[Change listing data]
--------
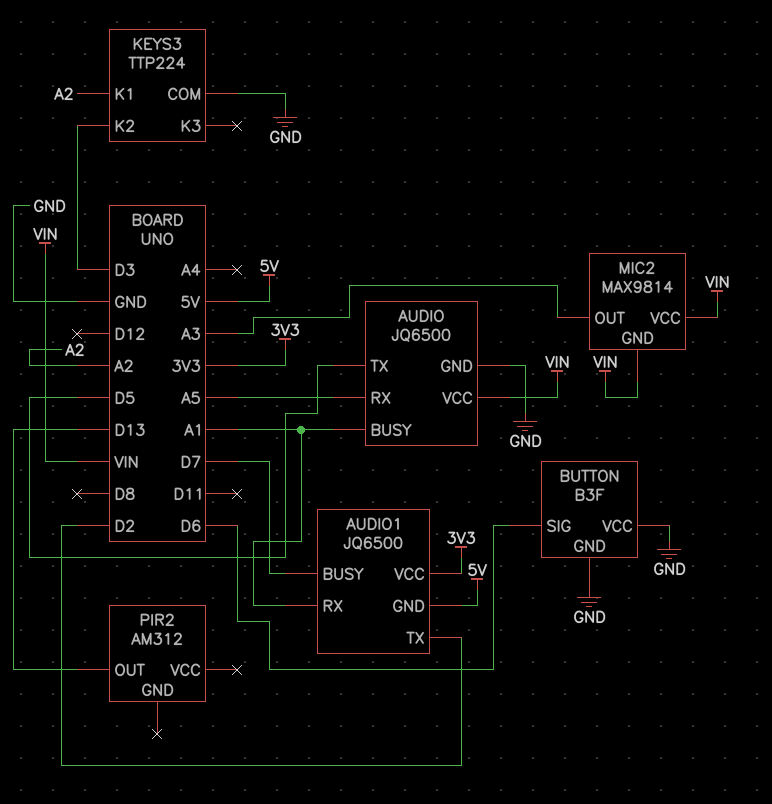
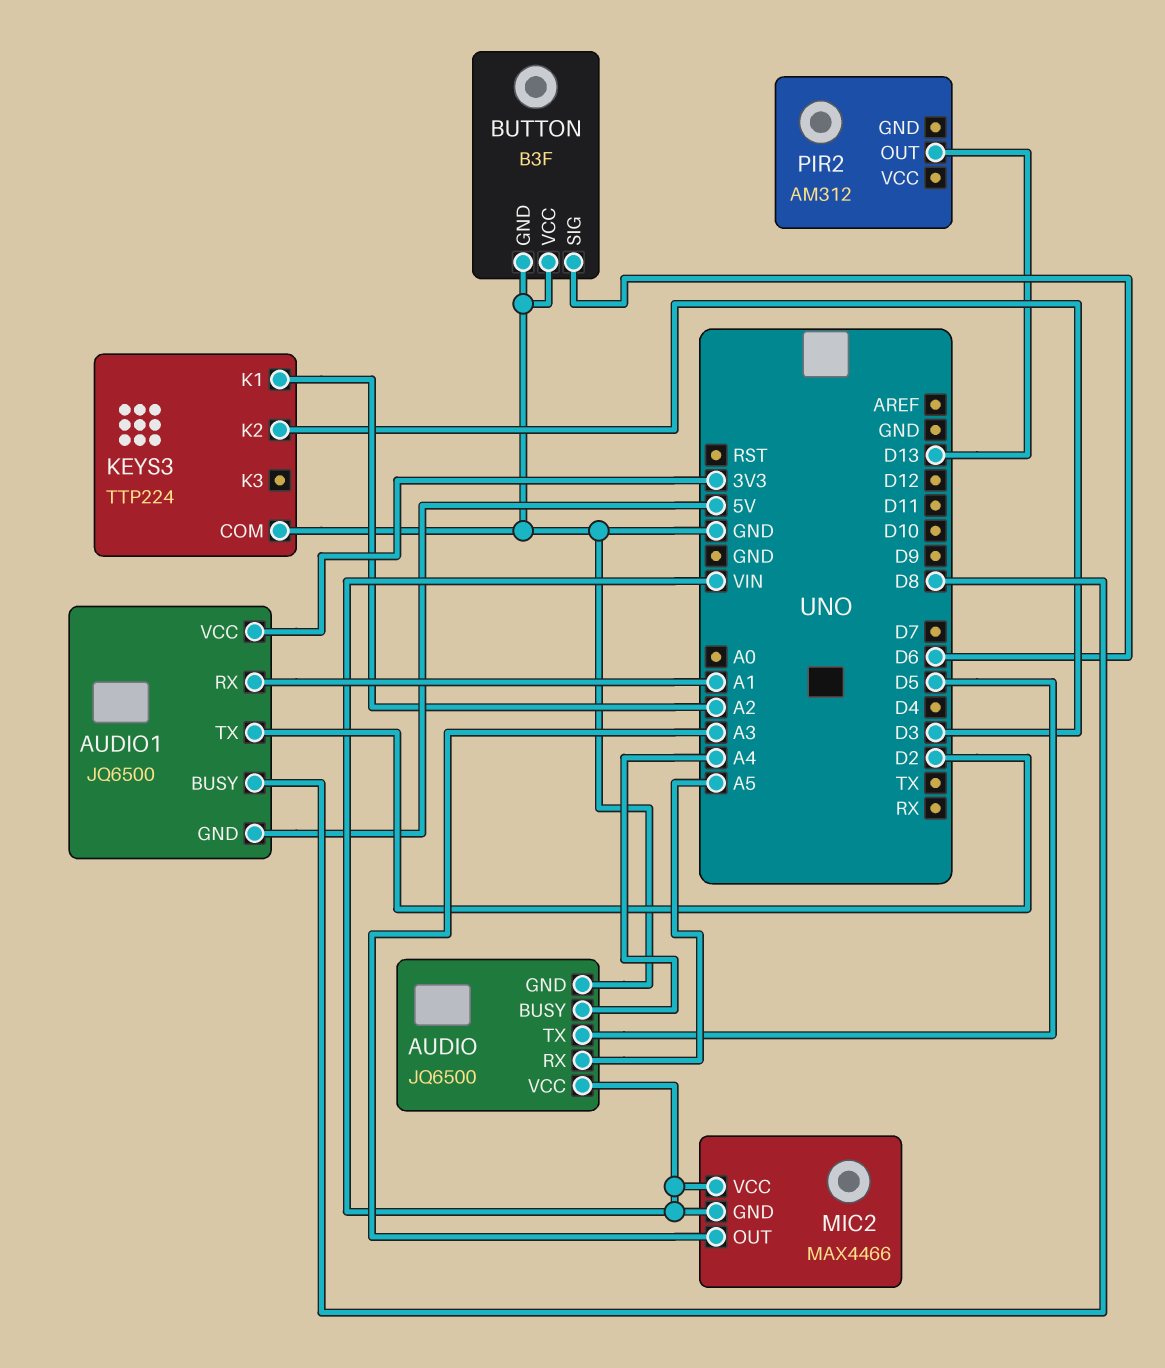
AUDIO pin BUSY: A1 -> A4
AUDIO1 pin BUSY: D7 -> D8
MIC2: MAX9814 -> MAX4466

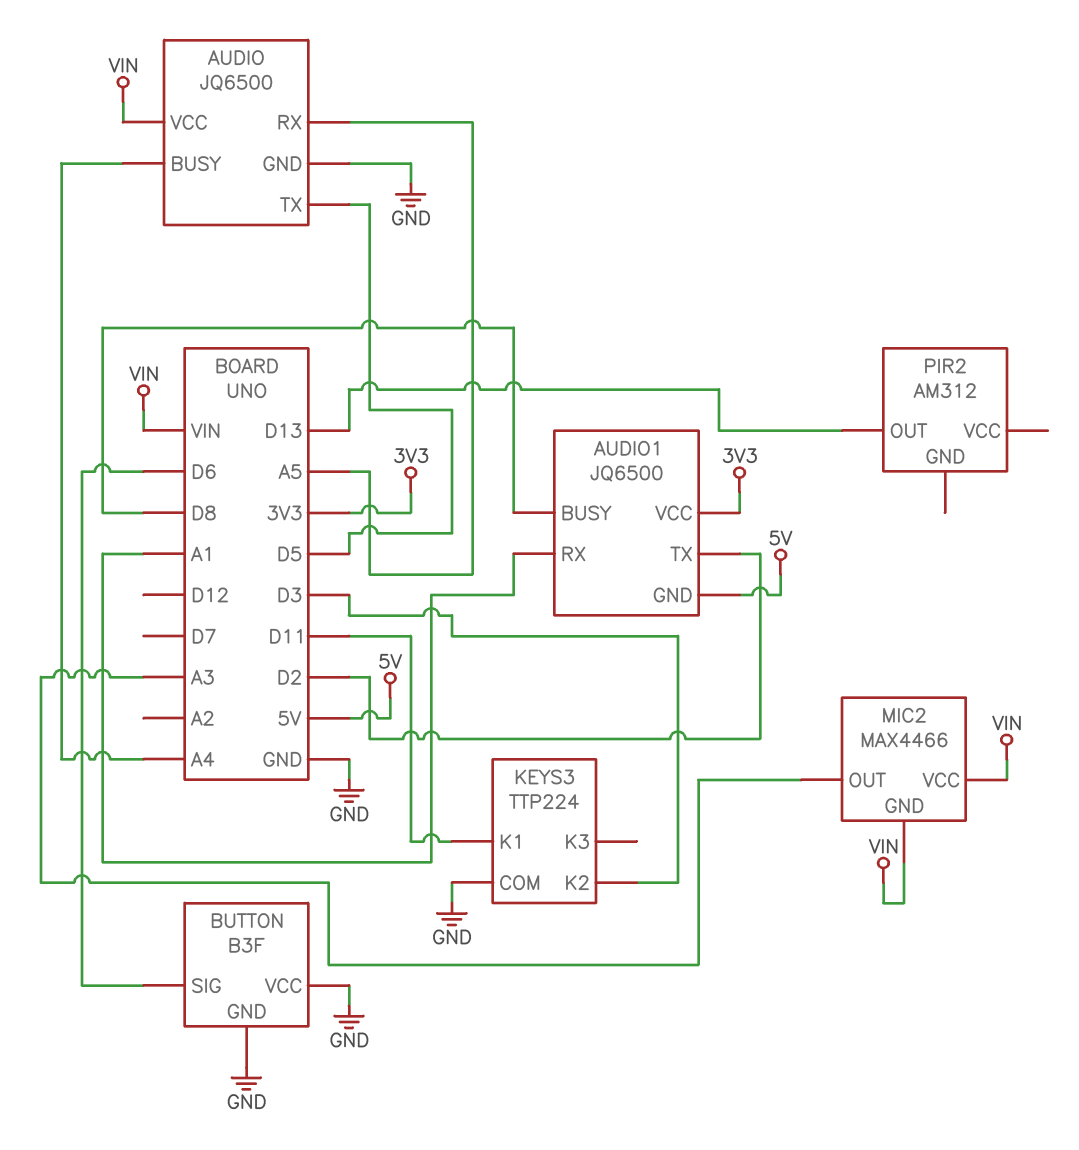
KEYS3 pin K1: A2 -> D11

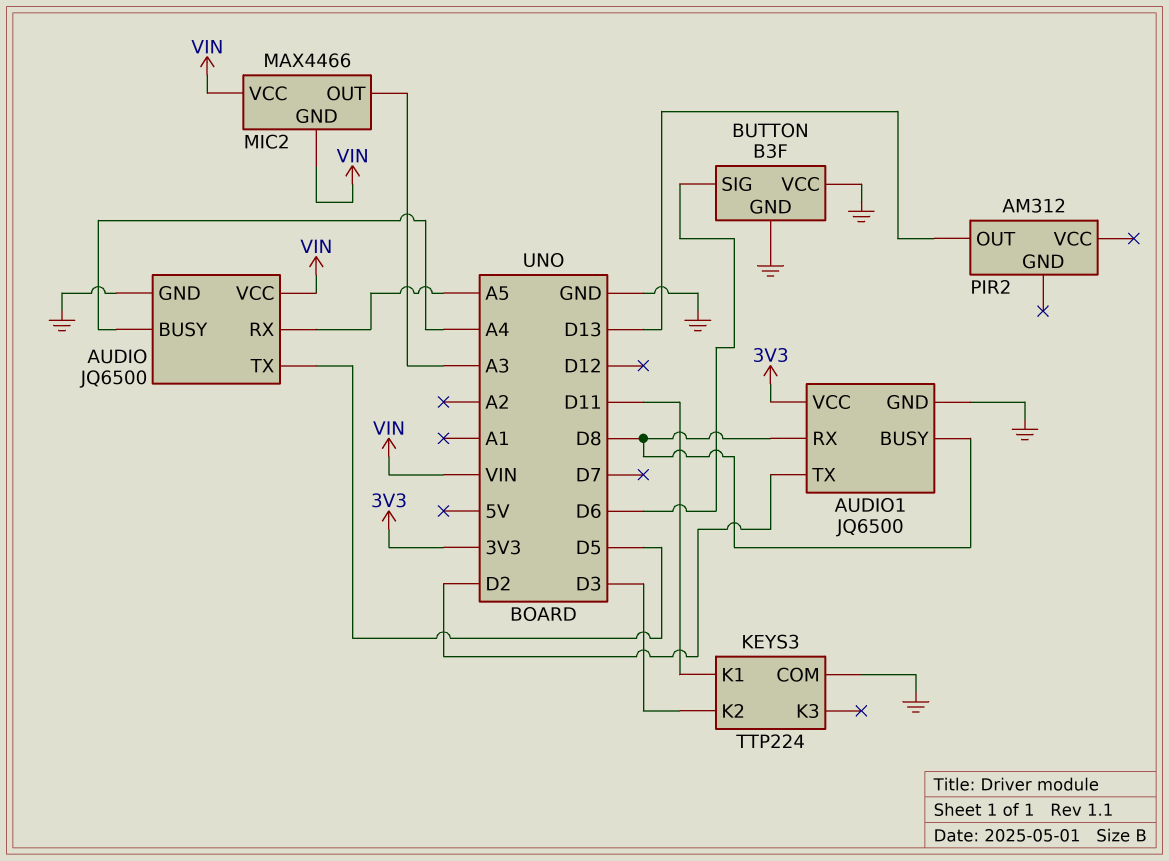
AUDIO1 pin GND: 5V -> GND
AUDIO1 pin RX: A1 -> D8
--------
Work to be completed: All lines in the preceding records that hold the word "BUSY" need to be copied.

Answer for the task:
AUDIO pin BUSY: A1 -> A4
AUDIO1 pin BUSY: D7 -> D8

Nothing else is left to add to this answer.